(Entries for locating text and elements)
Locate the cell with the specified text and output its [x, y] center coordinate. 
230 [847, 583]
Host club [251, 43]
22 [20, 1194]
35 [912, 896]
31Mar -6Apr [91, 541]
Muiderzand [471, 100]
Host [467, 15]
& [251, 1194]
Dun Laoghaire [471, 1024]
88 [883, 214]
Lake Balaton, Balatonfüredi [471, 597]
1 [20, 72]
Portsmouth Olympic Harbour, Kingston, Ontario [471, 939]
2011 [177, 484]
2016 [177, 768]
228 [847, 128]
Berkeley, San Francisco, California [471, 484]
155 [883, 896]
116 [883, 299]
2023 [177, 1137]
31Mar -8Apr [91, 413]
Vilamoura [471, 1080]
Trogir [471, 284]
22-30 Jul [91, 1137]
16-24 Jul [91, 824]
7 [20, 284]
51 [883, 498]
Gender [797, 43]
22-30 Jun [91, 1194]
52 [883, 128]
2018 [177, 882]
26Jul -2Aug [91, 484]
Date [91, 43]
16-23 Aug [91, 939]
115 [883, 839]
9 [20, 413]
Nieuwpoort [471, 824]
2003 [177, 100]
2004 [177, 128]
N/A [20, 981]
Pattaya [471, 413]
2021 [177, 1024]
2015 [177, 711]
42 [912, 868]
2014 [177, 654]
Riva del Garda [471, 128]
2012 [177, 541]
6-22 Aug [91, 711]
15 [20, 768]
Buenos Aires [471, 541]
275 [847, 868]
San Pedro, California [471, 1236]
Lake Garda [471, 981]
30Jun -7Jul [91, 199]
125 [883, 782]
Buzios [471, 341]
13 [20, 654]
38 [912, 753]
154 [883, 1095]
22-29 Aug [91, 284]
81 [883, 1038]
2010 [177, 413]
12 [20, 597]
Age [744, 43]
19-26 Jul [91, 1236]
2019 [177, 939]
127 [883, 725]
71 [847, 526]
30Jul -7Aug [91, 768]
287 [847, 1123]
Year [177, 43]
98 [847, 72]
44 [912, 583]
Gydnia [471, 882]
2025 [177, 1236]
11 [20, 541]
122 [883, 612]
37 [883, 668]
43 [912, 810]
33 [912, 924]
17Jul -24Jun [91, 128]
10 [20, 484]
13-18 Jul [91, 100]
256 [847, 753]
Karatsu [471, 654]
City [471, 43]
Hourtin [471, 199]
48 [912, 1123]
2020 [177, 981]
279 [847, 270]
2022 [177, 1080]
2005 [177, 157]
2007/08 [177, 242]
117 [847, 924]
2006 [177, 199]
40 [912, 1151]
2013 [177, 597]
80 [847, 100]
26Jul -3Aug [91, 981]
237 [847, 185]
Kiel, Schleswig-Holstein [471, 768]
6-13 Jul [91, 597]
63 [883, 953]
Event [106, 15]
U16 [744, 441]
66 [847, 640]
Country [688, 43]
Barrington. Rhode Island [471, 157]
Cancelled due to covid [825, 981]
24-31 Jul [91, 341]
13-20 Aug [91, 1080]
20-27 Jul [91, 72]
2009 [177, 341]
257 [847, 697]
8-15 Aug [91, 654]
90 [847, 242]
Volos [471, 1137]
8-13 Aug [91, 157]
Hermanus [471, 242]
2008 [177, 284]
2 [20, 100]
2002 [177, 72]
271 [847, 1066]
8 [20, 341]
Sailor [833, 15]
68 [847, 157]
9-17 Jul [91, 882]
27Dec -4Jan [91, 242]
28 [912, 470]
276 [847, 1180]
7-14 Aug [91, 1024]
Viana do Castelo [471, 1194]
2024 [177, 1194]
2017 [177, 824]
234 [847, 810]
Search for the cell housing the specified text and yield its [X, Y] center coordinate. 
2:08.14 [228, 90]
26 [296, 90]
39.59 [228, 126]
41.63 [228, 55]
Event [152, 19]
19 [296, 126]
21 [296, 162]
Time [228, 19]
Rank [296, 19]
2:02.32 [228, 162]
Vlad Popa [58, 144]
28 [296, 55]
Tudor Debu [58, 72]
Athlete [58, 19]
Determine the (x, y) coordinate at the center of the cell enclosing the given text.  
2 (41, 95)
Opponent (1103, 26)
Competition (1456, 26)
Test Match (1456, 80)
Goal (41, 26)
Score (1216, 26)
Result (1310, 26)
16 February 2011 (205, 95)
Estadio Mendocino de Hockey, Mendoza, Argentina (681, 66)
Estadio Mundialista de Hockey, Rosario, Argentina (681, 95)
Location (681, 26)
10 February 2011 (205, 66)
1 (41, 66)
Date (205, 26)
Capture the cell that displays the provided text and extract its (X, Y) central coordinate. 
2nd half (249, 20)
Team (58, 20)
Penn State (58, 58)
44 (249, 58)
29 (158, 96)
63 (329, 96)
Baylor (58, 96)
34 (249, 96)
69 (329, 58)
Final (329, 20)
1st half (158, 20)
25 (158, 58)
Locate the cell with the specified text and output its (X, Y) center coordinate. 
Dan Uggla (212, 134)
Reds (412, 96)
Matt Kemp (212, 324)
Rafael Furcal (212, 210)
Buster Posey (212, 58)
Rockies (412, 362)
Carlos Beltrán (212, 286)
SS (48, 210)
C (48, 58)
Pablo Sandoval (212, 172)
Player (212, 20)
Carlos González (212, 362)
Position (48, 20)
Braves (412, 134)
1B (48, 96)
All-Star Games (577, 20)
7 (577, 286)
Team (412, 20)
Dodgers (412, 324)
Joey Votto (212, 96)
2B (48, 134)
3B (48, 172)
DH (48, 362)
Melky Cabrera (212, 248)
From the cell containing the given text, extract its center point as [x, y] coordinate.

▸ To be done: Repeat the entries above verbatim, starting at the first one and ending at the line containing "127 [883, 725]", including that line.

▸ Reply:
Locate the cell with the specified text and output its [x, y] center coordinate. 
230 [847, 583]
Host club [251, 43]
22 [20, 1194]
35 [912, 896]
31Mar -6Apr [91, 541]
Muiderzand [471, 100]
Host [467, 15]
& [251, 1194]
Dun Laoghaire [471, 1024]
88 [883, 214]
Lake Balaton, Balatonfüredi [471, 597]
1 [20, 72]
Portsmouth Olympic Harbour, Kingston, Ontario [471, 939]
2011 [177, 484]
2016 [177, 768]
228 [847, 128]
Berkeley, San Francisco, California [471, 484]
155 [883, 896]
116 [883, 299]
2023 [177, 1137]
31Mar -8Apr [91, 413]
Vilamoura [471, 1080]
Trogir [471, 284]
22-30 Jul [91, 1137]
16-24 Jul [91, 824]
7 [20, 284]
51 [883, 498]
Gender [797, 43]
22-30 Jun [91, 1194]
52 [883, 128]
2018 [177, 882]
26Jul -2Aug [91, 484]
Date [91, 43]
16-23 Aug [91, 939]
115 [883, 839]
9 [20, 413]
Nieuwpoort [471, 824]
2003 [177, 100]
2004 [177, 128]
N/A [20, 981]
Pattaya [471, 413]
2021 [177, 1024]
2015 [177, 711]
42 [912, 868]
2014 [177, 654]
Riva del Garda [471, 128]
2012 [177, 541]
6-22 Aug [91, 711]
15 [20, 768]
Buenos Aires [471, 541]
275 [847, 868]
San Pedro, California [471, 1236]
Lake Garda [471, 981]
30Jun -7Jul [91, 199]
125 [883, 782]
Buzios [471, 341]
13 [20, 654]
38 [912, 753]
154 [883, 1095]
22-29 Aug [91, 284]
81 [883, 1038]
2010 [177, 413]
12 [20, 597]
Age [744, 43]
19-26 Jul [91, 1236]
2019 [177, 939]
127 [883, 725]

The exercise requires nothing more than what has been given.